Your assignment - For each line below that includes the string "MOSI", show the whole line.

Provided records -
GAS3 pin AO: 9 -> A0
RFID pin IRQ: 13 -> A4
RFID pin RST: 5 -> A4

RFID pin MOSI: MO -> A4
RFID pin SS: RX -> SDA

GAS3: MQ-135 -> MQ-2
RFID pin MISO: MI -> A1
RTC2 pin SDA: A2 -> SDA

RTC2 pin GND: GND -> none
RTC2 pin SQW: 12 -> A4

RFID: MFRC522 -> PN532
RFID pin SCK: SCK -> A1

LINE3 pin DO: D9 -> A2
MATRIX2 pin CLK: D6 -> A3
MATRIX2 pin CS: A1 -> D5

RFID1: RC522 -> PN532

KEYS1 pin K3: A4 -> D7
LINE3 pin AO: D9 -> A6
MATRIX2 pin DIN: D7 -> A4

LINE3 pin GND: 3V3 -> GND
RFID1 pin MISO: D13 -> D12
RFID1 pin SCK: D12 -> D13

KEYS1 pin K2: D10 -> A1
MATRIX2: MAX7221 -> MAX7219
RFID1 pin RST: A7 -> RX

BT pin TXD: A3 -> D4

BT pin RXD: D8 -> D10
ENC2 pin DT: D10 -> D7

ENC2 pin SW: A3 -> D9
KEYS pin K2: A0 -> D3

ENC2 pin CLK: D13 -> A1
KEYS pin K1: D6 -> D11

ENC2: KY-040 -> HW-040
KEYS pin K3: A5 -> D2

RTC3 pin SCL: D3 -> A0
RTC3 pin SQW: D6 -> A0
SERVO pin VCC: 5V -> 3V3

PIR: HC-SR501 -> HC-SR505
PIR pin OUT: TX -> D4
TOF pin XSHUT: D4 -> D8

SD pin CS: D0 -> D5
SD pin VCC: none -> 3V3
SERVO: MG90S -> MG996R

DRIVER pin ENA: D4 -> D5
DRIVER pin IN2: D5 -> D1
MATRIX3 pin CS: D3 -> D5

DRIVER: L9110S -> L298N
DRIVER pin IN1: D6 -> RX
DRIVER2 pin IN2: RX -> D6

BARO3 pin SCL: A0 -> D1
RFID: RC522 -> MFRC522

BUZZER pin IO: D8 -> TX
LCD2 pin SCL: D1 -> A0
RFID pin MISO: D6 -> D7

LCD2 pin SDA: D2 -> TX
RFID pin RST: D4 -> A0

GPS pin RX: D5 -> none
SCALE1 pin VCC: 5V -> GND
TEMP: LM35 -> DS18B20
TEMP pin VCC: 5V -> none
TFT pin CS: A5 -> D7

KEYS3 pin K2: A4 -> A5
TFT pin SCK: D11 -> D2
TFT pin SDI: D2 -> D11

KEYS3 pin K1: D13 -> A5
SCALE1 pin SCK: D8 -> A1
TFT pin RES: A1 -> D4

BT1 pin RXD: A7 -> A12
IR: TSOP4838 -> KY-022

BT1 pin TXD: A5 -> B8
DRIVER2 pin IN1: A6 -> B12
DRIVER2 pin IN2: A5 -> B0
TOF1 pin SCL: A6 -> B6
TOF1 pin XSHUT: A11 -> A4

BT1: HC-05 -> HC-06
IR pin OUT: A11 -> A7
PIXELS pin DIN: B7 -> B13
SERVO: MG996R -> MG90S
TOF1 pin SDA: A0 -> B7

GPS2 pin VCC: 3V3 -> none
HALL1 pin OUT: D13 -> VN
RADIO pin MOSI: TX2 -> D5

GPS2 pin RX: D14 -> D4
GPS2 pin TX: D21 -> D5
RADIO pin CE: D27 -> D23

Answer -
RFID pin MOSI: MO -> A4
RADIO pin MOSI: TX2 -> D5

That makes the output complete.